##### MATERIAL FOR THE TASK #####

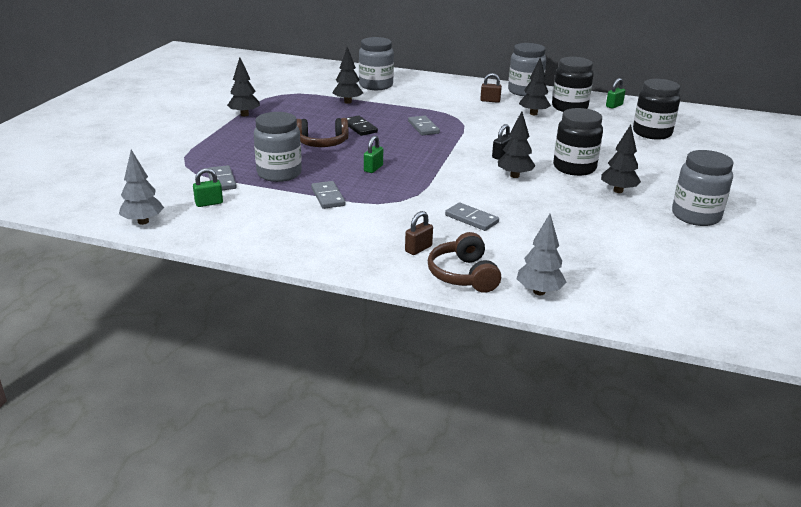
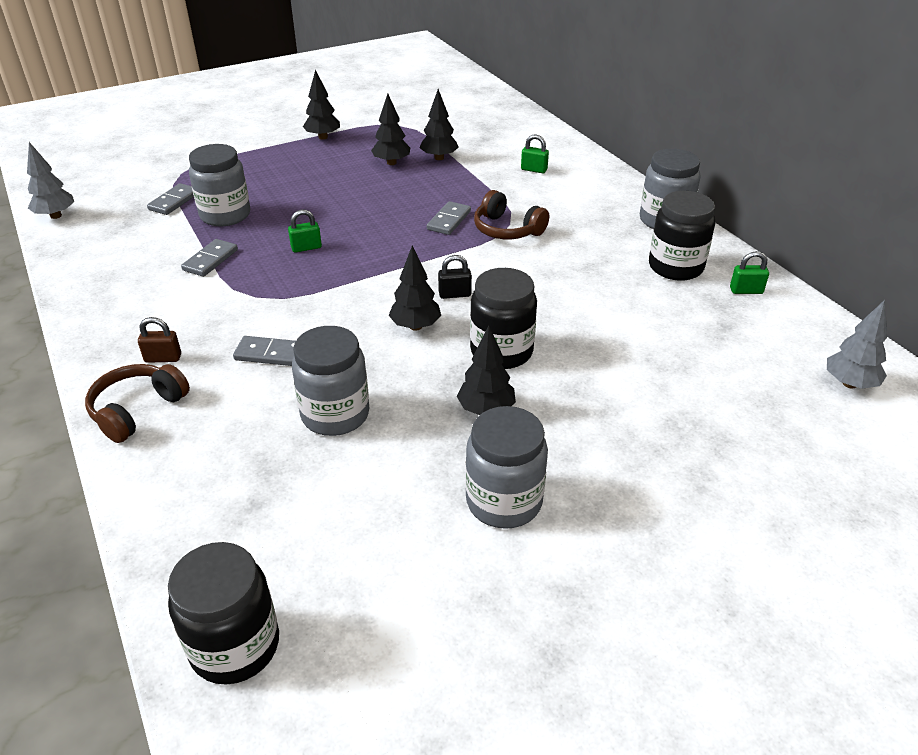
camera: 45 degrees right, 10 degrees up
(209, 203) = (123, 220): green padlock -> green padlock (534, 170)
(322, 143) = (322, 197): brown headphones -> brown headphones (507, 230)
(359, 127) = (389, 194): black domino -> none
(376, 85) = (507, 147): grey jar -> grey jar (335, 414)
(471, 219) = (269, 353): grey domino -> grey domino turned 75 degrees counterclockwise
(490, 101) = (593, 216): brown padlock -> none
(533, 114) = (609, 256): black tree -> black tree (391, 163)
(539, 292) = (153, 474): grey tree -> grey tree (849, 383)
(652, 133) = (712, 355): black jar -> black jar (235, 646)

#####

» TASK STATEMENT
From the records above, extract exactly and only the lines that begin at the line with "(322, 143) = (322, 197): brown" and stop after the line with "(471, 219) = (269, 353): grey".

» EXERCISE RESPONSE
(322, 143) = (322, 197): brown headphones -> brown headphones (507, 230)
(359, 127) = (389, 194): black domino -> none
(376, 85) = (507, 147): grey jar -> grey jar (335, 414)
(471, 219) = (269, 353): grey domino -> grey domino turned 75 degrees counterclockwise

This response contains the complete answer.